▸ **Problem requirements**:
Your reply should be an exact copy of every entry, with the pictures removed.
BEGIN Given data
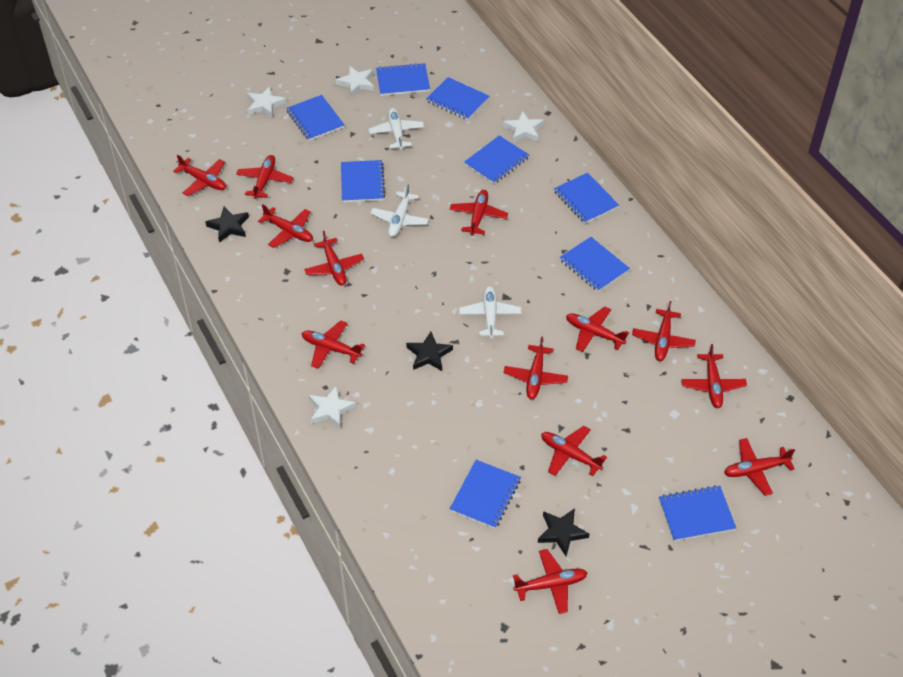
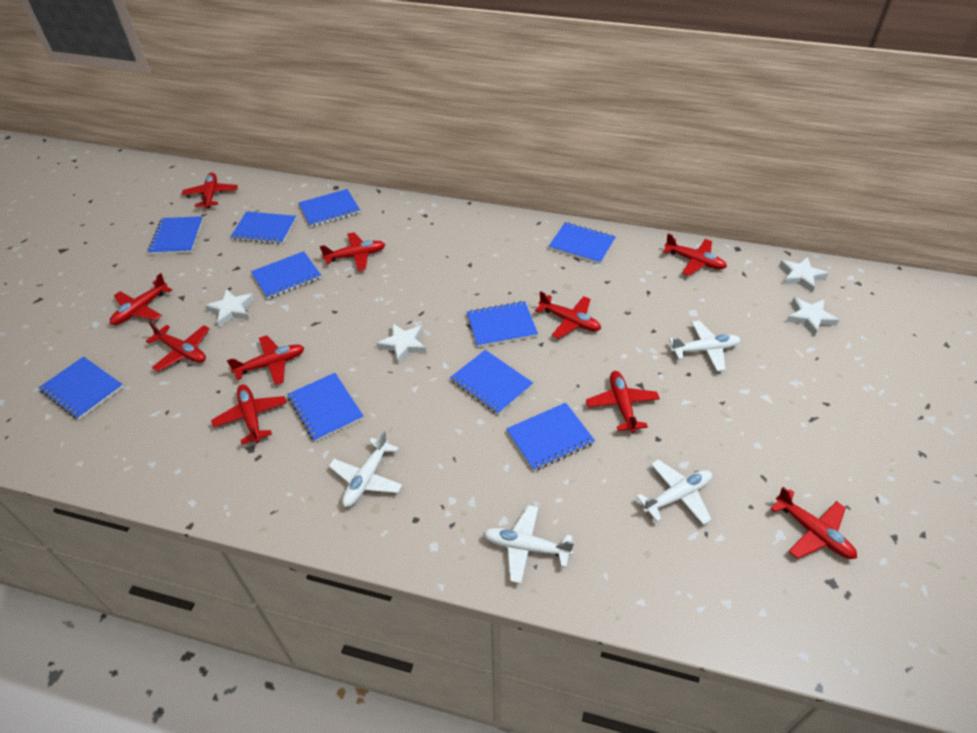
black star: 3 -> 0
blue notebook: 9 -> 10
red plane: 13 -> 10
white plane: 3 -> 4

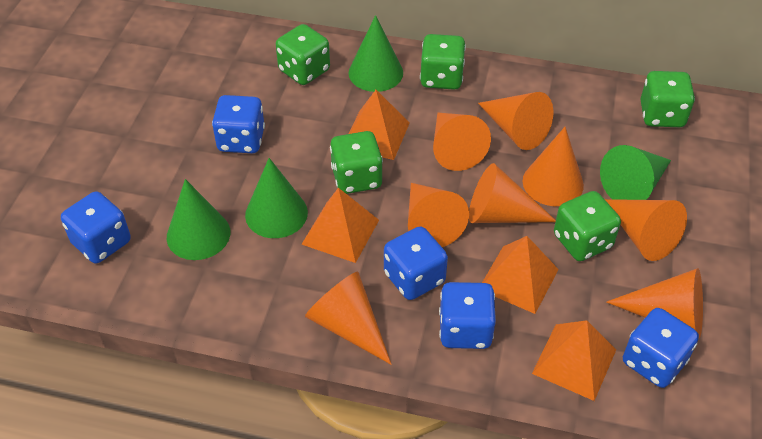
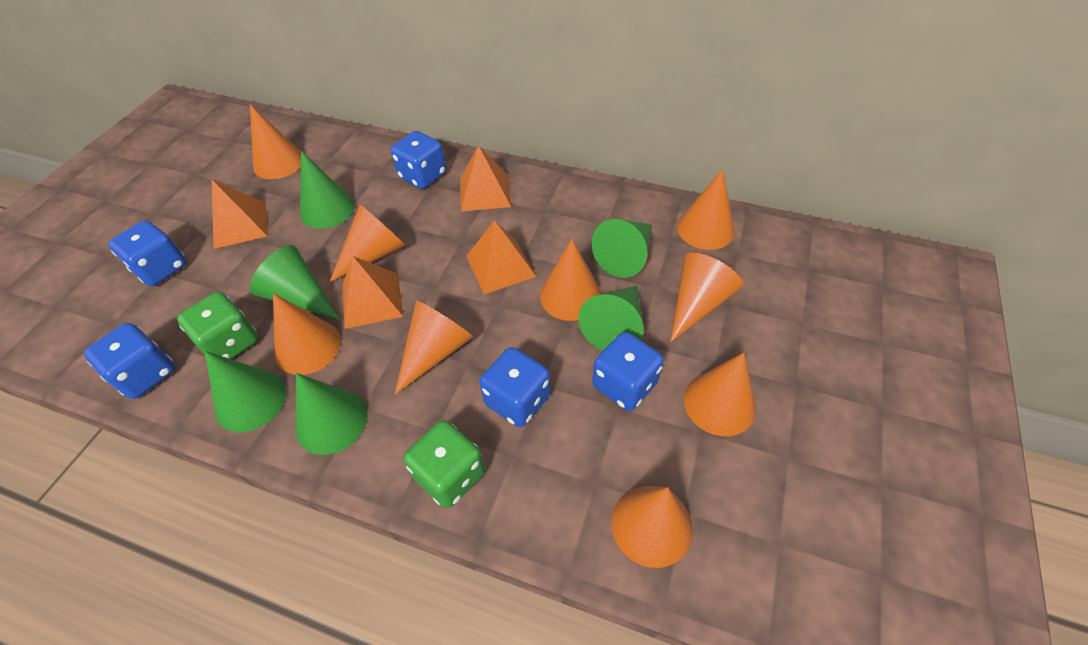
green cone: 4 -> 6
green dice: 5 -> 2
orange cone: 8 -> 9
END Given data
▸ **Reply**:
black star: 3 -> 0
blue notebook: 9 -> 10
red plane: 13 -> 10
white plane: 3 -> 4

green cone: 4 -> 6
green dice: 5 -> 2
orange cone: 8 -> 9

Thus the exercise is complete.